**Aim of the exercise**
Starting with the line that contains "ENC1 pin CLK: 14 -> 6" and stopping after the line that contains "PIR3 pin GND: none -> GND", return each line below exactly as written, with no others.

**Dataset extract**
<<<<
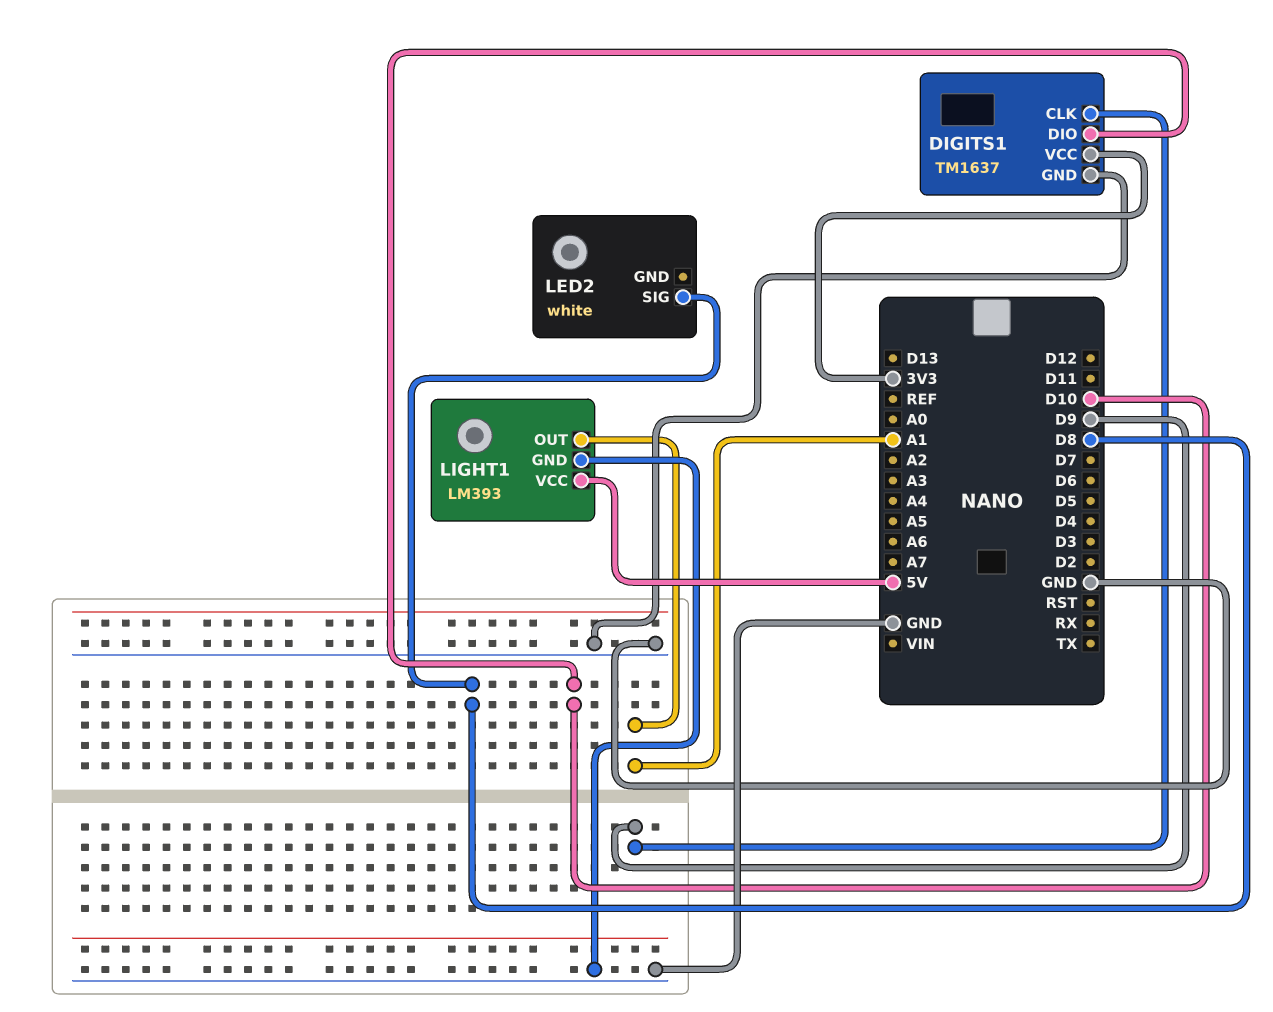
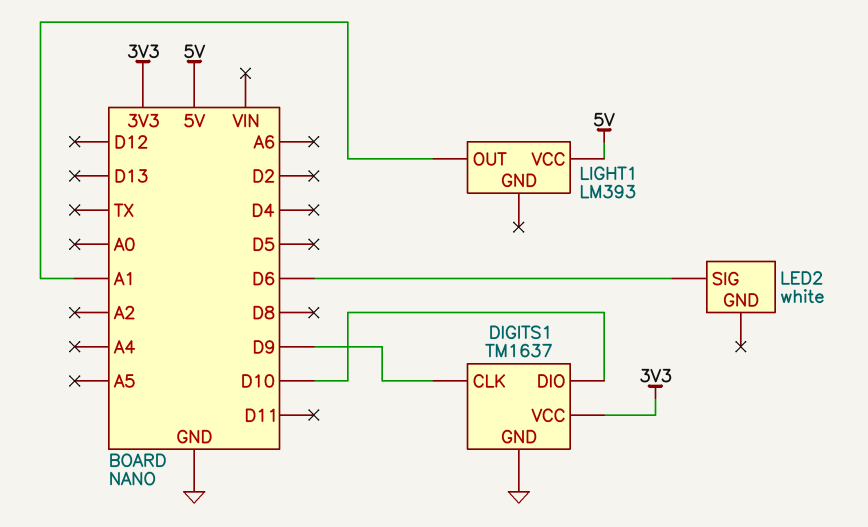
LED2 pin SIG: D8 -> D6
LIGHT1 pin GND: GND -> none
>>>>
<<<<
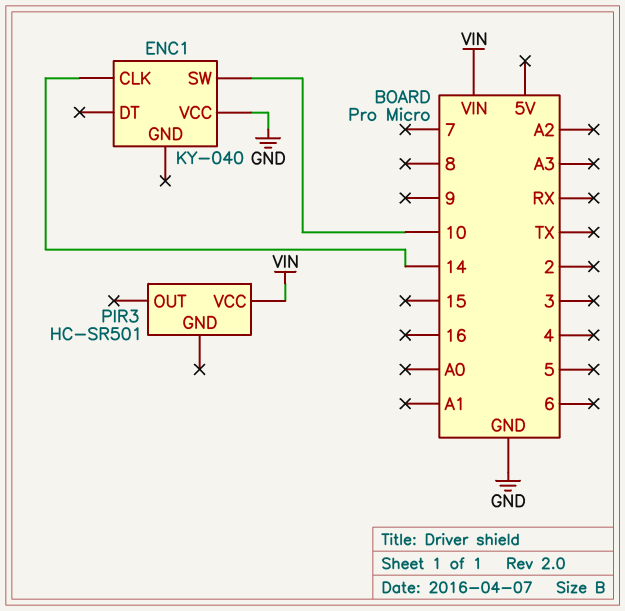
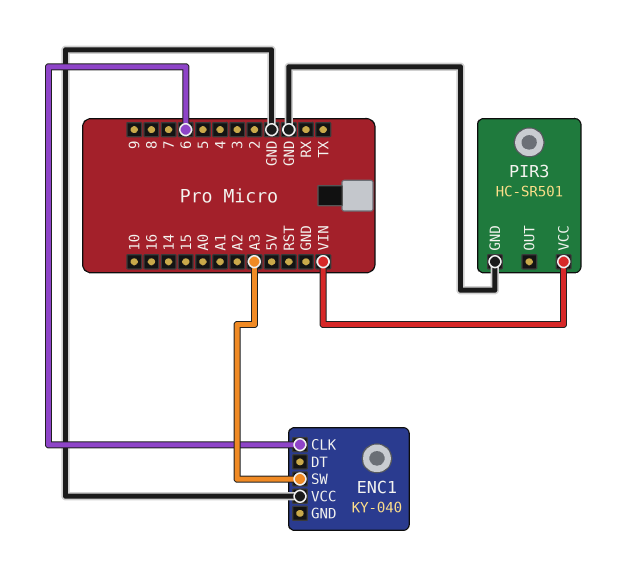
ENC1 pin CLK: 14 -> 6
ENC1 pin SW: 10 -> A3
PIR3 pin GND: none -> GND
>>>>
**Response to this task**
ENC1 pin CLK: 14 -> 6
ENC1 pin SW: 10 -> A3
PIR3 pin GND: none -> GND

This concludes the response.